[Start of Attachment]
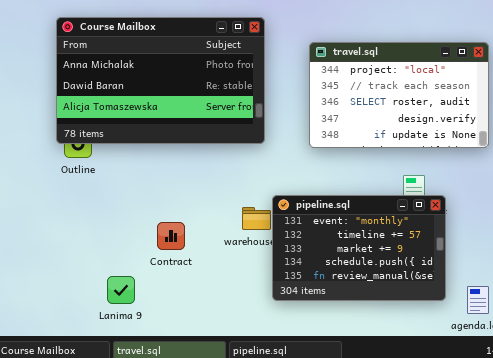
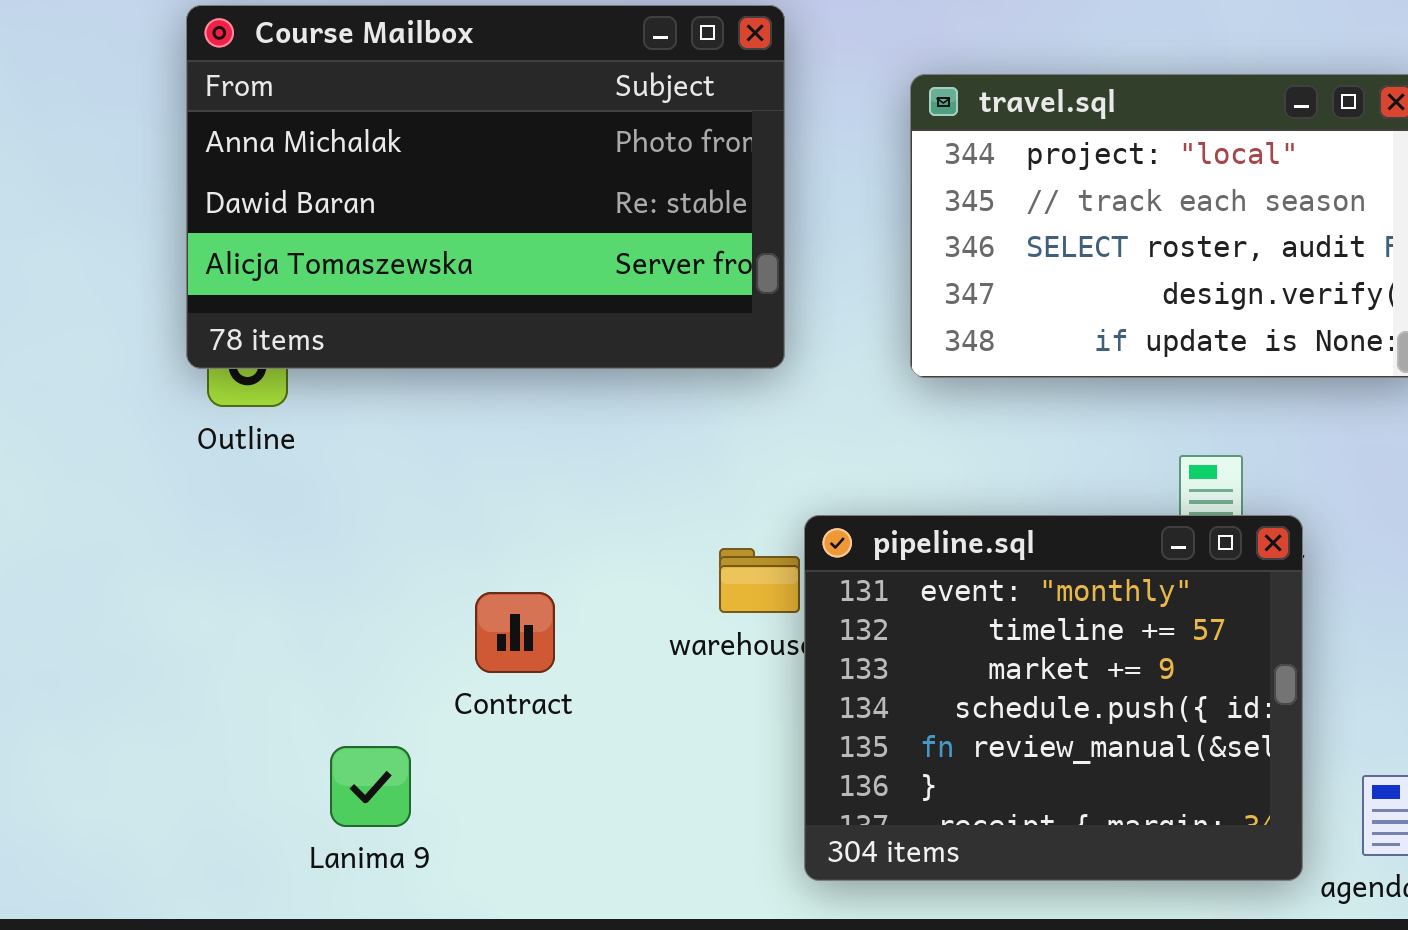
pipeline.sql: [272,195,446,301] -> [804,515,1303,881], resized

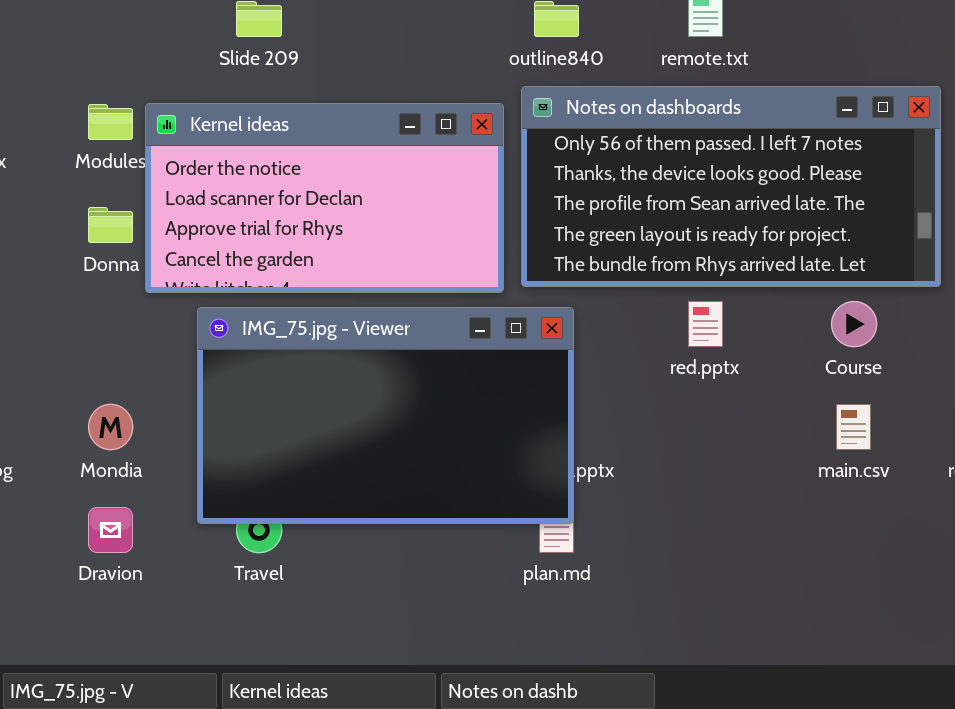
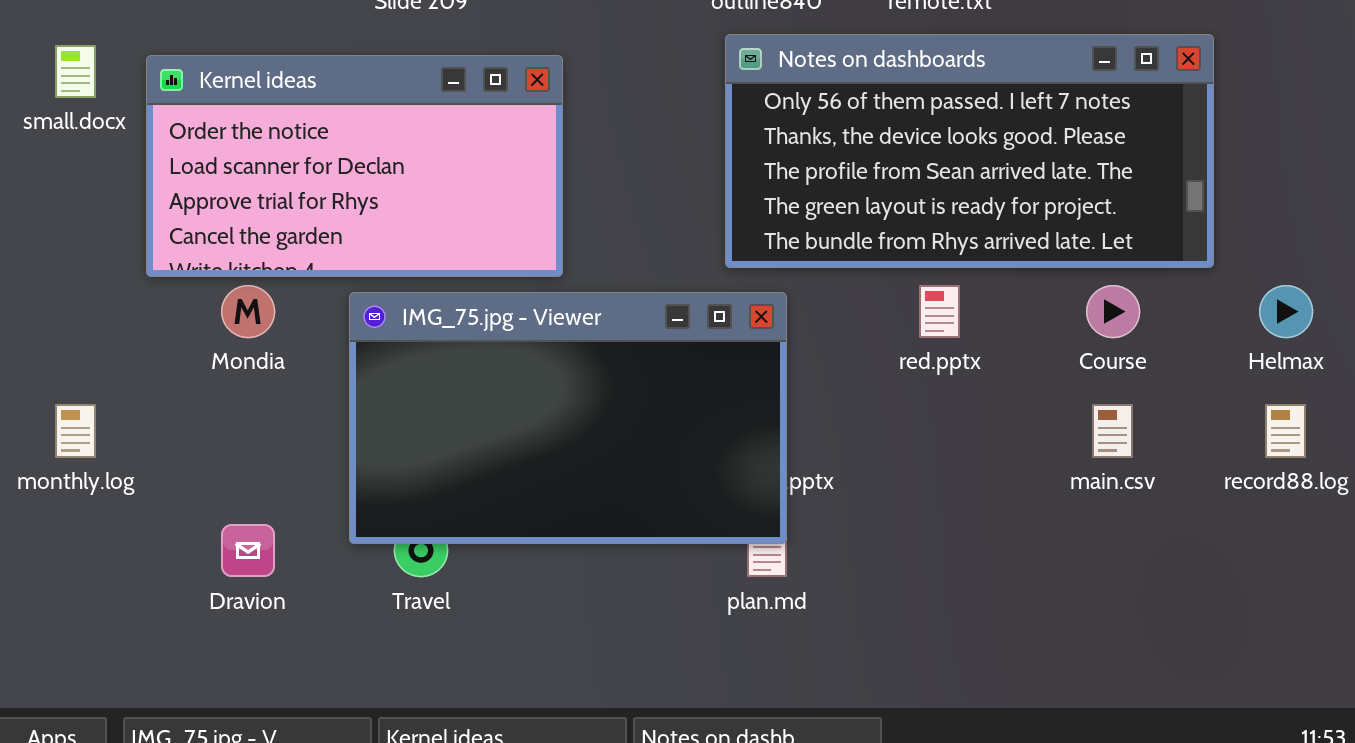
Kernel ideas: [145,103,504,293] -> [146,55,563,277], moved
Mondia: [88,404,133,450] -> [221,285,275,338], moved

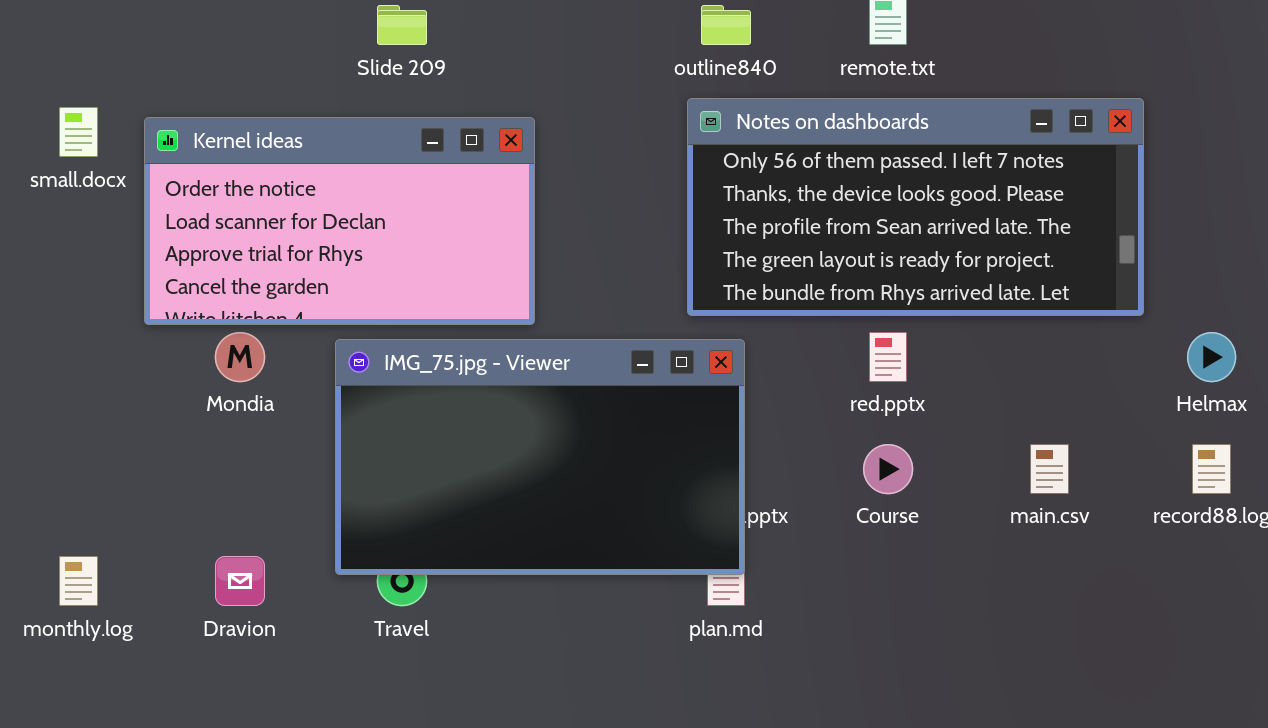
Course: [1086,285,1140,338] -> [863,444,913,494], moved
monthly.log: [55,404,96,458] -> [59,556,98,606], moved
[End of Attachment]
Task to carry out: Find each line in the material above that carries the string "moved", and copy it.

Answer section:
Kernel ideas: [145,103,504,293] -> [146,55,563,277], moved
Mondia: [88,404,133,450] -> [221,285,275,338], moved
Course: [1086,285,1140,338] -> [863,444,913,494], moved
monthly.log: [55,404,96,458] -> [59,556,98,606], moved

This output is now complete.